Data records
▼▼▼
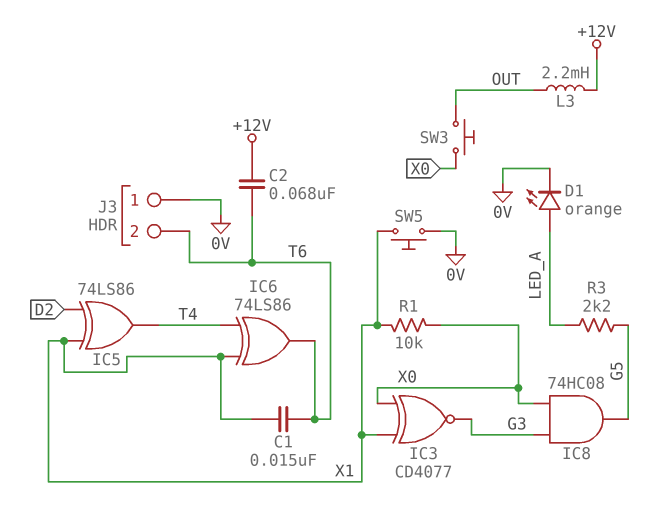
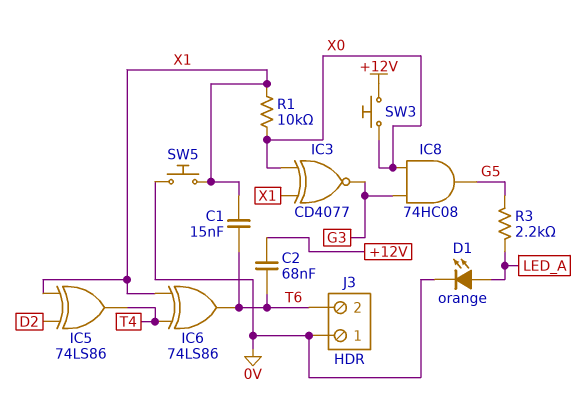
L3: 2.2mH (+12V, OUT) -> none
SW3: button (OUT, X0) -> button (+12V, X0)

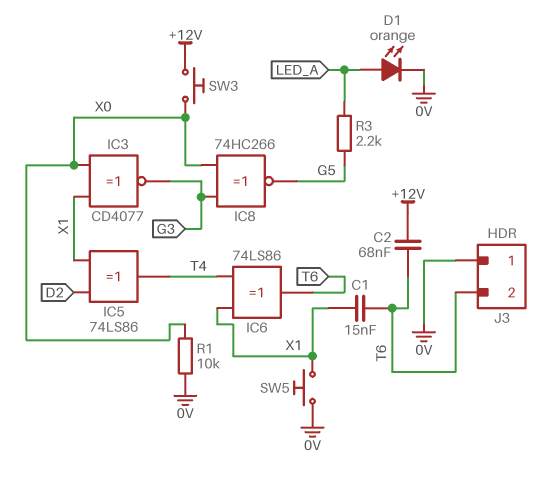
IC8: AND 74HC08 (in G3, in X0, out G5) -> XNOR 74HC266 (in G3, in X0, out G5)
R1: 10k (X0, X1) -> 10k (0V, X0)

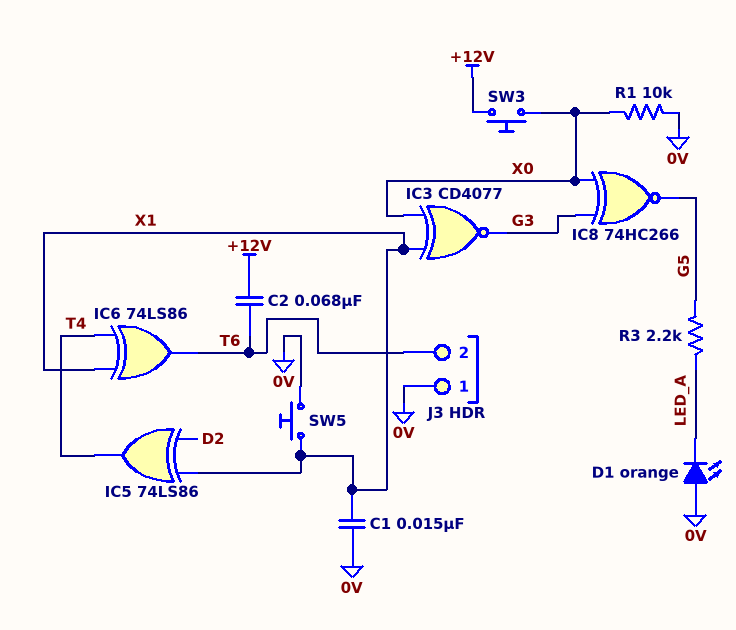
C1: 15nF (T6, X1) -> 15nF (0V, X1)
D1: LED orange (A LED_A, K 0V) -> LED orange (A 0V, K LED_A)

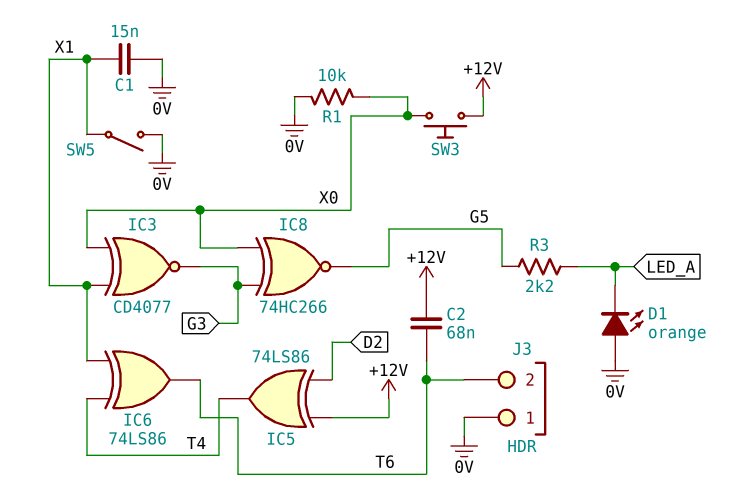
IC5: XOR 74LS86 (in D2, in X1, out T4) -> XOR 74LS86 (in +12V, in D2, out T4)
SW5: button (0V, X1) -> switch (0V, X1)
▲▲▲
__Task to carry out__. In the copy, include all records verbatim but no images.

__Response area__.
L3: 2.2mH (+12V, OUT) -> none
SW3: button (OUT, X0) -> button (+12V, X0)

IC8: AND 74HC08 (in G3, in X0, out G5) -> XNOR 74HC266 (in G3, in X0, out G5)
R1: 10k (X0, X1) -> 10k (0V, X0)

C1: 15nF (T6, X1) -> 15nF (0V, X1)
D1: LED orange (A LED_A, K 0V) -> LED orange (A 0V, K LED_A)

IC5: XOR 74LS86 (in D2, in X1, out T4) -> XOR 74LS86 (in +12V, in D2, out T4)
SW5: button (0V, X1) -> switch (0V, X1)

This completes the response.